[Records contained in a dataset]
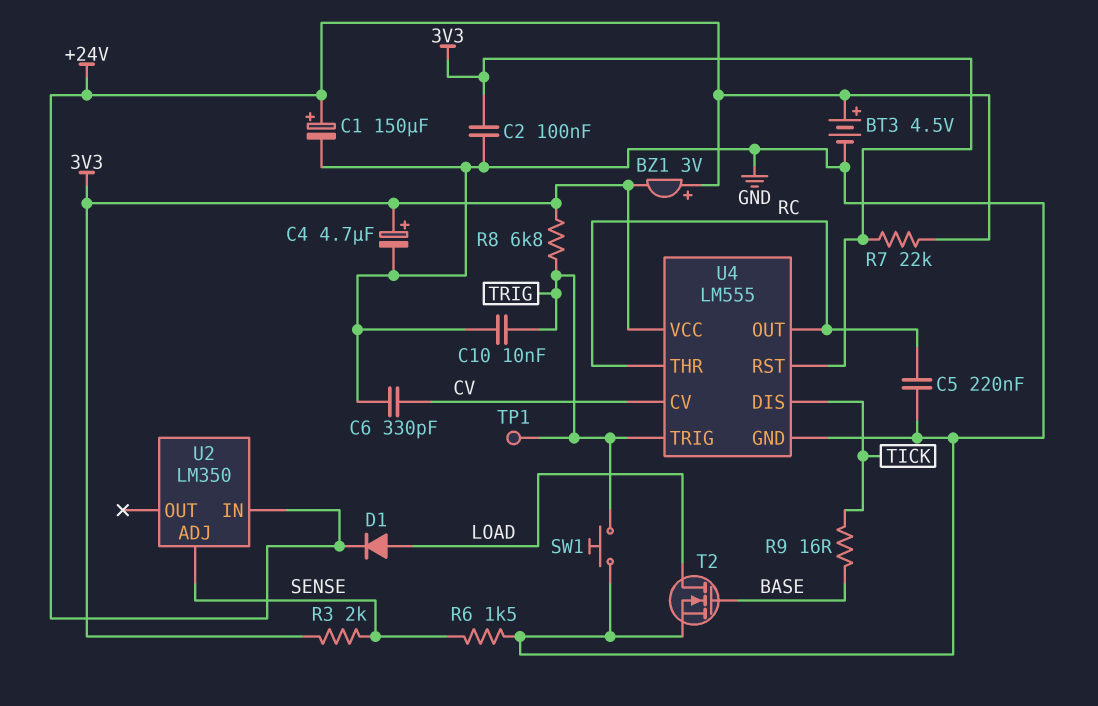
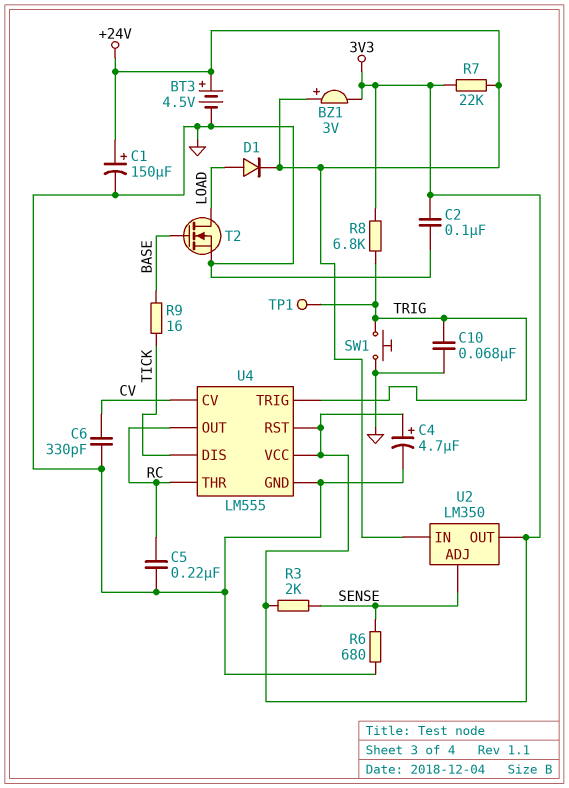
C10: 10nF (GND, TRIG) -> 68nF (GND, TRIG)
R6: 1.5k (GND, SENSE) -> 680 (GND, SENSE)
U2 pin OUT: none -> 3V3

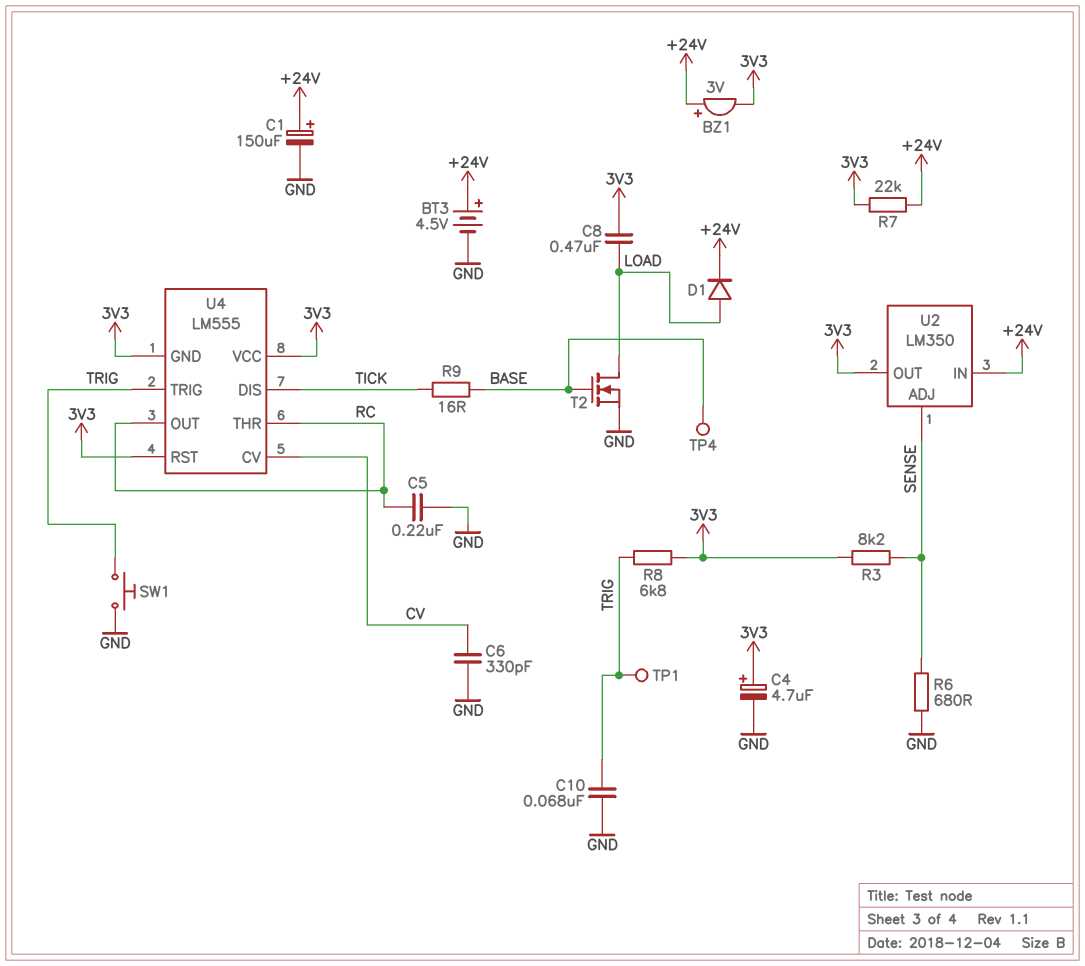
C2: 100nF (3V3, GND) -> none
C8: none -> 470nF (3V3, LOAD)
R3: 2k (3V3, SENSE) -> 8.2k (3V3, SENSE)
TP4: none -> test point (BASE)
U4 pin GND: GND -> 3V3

DIRECTIONS — If a line above holds "SENSE", count it; say how many such lines there are and nothing else.

RESPONSE TO THIS EXERCISE — 2